Collected data entries:
---

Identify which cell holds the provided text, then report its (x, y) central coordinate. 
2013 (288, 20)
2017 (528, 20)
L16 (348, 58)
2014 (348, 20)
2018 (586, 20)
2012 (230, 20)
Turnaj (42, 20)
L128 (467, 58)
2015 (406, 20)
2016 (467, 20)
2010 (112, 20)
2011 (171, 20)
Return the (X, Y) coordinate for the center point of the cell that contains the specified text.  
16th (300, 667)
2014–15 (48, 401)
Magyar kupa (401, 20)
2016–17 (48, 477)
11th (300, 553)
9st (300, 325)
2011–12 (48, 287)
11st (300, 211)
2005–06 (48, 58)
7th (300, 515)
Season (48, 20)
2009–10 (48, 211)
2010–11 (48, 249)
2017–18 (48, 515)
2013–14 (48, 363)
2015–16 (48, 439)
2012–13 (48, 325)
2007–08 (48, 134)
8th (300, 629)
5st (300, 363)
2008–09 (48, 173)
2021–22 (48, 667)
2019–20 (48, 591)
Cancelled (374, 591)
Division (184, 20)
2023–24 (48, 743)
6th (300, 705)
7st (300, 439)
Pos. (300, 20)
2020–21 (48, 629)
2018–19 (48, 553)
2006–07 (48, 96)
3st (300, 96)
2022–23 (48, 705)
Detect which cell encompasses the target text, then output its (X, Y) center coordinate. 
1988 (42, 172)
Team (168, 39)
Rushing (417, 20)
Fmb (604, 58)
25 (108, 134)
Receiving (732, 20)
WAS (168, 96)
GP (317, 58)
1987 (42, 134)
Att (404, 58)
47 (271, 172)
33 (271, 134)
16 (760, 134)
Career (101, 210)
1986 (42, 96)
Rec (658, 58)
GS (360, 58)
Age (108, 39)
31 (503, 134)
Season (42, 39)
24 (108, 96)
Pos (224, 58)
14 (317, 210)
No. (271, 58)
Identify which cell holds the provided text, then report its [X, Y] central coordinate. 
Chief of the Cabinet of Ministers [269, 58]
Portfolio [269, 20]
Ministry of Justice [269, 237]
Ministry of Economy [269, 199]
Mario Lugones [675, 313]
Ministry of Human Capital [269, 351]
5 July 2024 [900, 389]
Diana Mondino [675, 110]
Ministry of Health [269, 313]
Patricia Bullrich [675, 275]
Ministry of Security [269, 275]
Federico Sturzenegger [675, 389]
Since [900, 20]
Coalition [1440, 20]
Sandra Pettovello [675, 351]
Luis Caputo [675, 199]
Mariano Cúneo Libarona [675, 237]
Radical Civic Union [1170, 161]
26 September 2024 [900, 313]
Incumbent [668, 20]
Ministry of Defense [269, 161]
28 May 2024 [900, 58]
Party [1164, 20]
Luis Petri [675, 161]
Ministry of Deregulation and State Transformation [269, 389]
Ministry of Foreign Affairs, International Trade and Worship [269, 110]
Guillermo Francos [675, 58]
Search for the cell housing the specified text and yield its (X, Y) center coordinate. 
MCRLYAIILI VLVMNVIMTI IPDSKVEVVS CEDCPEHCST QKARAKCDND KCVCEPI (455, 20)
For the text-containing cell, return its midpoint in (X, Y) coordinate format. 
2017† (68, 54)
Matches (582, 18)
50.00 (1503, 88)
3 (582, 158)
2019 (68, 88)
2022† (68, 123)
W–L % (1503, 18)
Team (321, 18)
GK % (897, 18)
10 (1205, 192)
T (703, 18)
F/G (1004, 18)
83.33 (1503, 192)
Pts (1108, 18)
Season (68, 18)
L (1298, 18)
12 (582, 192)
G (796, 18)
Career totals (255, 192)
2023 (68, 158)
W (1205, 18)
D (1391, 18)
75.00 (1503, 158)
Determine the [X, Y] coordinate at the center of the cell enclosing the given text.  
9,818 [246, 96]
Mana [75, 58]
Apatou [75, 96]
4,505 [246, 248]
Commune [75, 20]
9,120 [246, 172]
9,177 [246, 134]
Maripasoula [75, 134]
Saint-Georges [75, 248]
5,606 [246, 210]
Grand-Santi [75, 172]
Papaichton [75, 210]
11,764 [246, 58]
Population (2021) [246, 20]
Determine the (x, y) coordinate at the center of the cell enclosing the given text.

---

Work to do ::
Convert the rows above into a JSON list of strings, with one string for each line and no entries for blank lines.

Result for this task ::
[
  "Identify which cell holds the provided text, then report its (x, y) central coordinate. ",
  "2013 (288, 20)",
  "2017 (528, 20)",
  "L16 (348, 58)",
  "2014 (348, 20)",
  "2018 (586, 20)",
  "2012 (230, 20)",
  "Turnaj (42, 20)",
  "L128 (467, 58)",
  "2015 (406, 20)",
  "2016 (467, 20)",
  "2010 (112, 20)",
  "2011 (171, 20)",
  "Return the (X, Y) coordinate for the center point of the cell that contains the specified text.  ",
  "16th (300, 667)",
  "2014–15 (48, 401)",
  "Magyar kupa (401, 20)",
  "2016–17 (48, 477)",
  "11th (300, 553)",
  "9st (300, 325)",
  "2011–12 (48, 287)",
  "11st (300, 211)",
  "2005–06 (48, 58)",
  "7th (300, 515)",
  "Season (48, 20)",
  "2009–10 (48, 211)",
  "2010–11 (48, 249)",
  "2017–18 (48, 515)",
  "2013–14 (48, 363)",
  "2015–16 (48, 439)",
  "2012–13 (48, 325)",
  "2007–08 (48, 134)",
  "8th (300, 629)",
  "5st (300, 363)",
  "2008–09 (48, 173)",
  "2021–22 (48, 667)",
  "2019–20 (48, 591)",
  "Cancelled (374, 591)",
  "Division (184, 20)",
  "2023–24 (48, 743)",
  "6th (300, 705)",
  "7st (300, 439)",
  "Pos. (300, 20)",
  "2020–21 (48, 629)",
  "2018–19 (48, 553)",
  "2006–07 (48, 96)",
  "3st (300, 96)",
  "2022–23 (48, 705)",
  "Detect which cell encompasses the target text, then output its (X, Y) center coordinate. ",
  "1988 (42, 172)",
  "Team (168, 39)",
  "Rushing (417, 20)",
  "Fmb (604, 58)",
  "25 (108, 134)",
  "Receiving (732, 20)",
  "WAS (168, 96)",
  "GP (317, 58)",
  "1987 (42, 134)",
  "Att (404, 58)",
  "47 (271, 172)",
  "33 (271, 134)",
  "16 (760, 134)",
  "Career (101, 210)",
  "1986 (42, 96)",
  "Rec (658, 58)",
  "GS (360, 58)",
  "Age (108, 39)",
  "31 (503, 134)",
  "Season (42, 39)",
  "24 (108, 96)",
  "Pos (224, 58)",
  "14 (317, 210)",
  "No. (271, 58)",
  "Identify which cell holds the provided text, then report its [X, Y] central coordinate. ",
  "Chief of the Cabinet of Ministers [269, 58]",
  "Portfolio [269, 20]",
  "Ministry of Justice [269, 237]",
  "Ministry of Economy [269, 199]",
  "Mario Lugones [675, 313]",
  "Ministry of Human Capital [269, 351]",
  "5 July 2024 [900, 389]",
  "Diana Mondino [675, 110]",
  "Ministry of Health [269, 313]",
  "Patricia Bullrich [675, 275]",
  "Ministry of Security [269, 275]",
  "Federico Sturzenegger [675, 389]",
  "Since [900, 20]",
  "Coalition [1440, 20]",
  "Sandra Pettovello [675, 351]",
  "Luis Caputo [675, 199]",
  "Mariano Cúneo Libarona [675, 237]",
  "Radical Civic Union [1170, 161]",
  "26 September 2024 [900, 313]",
  "Incumbent [668, 20]",
  "Ministry of Defense [269, 161]",
  "28 May 2024 [900, 58]",
  "Party [1164, 20]",
  "Luis Petri [675, 161]",
  "Ministry of Deregulation and State Transformation [269, 389]",
  "Ministry of Foreign Affairs, International Trade and Worship [269, 110]",
  "Guillermo Francos [675, 58]",
  "Search for the cell housing the specified text and yield its (X, Y) center coordinate. ",
  "MCRLYAIILI VLVMNVIMTI IPDSKVEVVS CEDCPEHCST QKARAKCDND KCVCEPI (455, 20)",
  "For the text-containing cell, return its midpoint in (X, Y) coordinate format. ",
  "2017† (68, 54)",
  "Matches (582, 18)",
  "50.00 (1503, 88)",
  "3 (582, 158)",
  "2019 (68, 88)",
  "2022† (68, 123)",
  "W–L % (1503, 18)",
  "Team (321, 18)",
  "GK % (897, 18)",
  "10 (1205, 192)",
  "T (703, 18)",
  "F/G (1004, 18)",
  "83.33 (1503, 192)",
  "Pts (1108, 18)",
  "Season (68, 18)",
  "L (1298, 18)",
  "12 (582, 192)",
  "G (796, 18)",
  "Career totals (255, 192)",
  "2023 (68, 158)",
  "W (1205, 18)",
  "D (1391, 18)",
  "75.00 (1503, 158)",
  "Determine the [X, Y] coordinate at the center of the cell enclosing the given text.  ",
  "9,818 [246, 96]",
  "Mana [75, 58]",
  "Apatou [75, 96]",
  "4,505 [246, 248]",
  "Commune [75, 20]",
  "9,120 [246, 172]",
  "9,177 [246, 134]",
  "Maripasoula [75, 134]",
  "Saint-Georges [75, 248]",
  "5,606 [246, 210]",
  "Grand-Santi [75, 172]",
  "Papaichton [75, 210]",
  "11,764 [246, 58]",
  "Population (2021) [246, 20]",
  "Determine the (x, y) coordinate at the center of the cell enclosing the given text."
]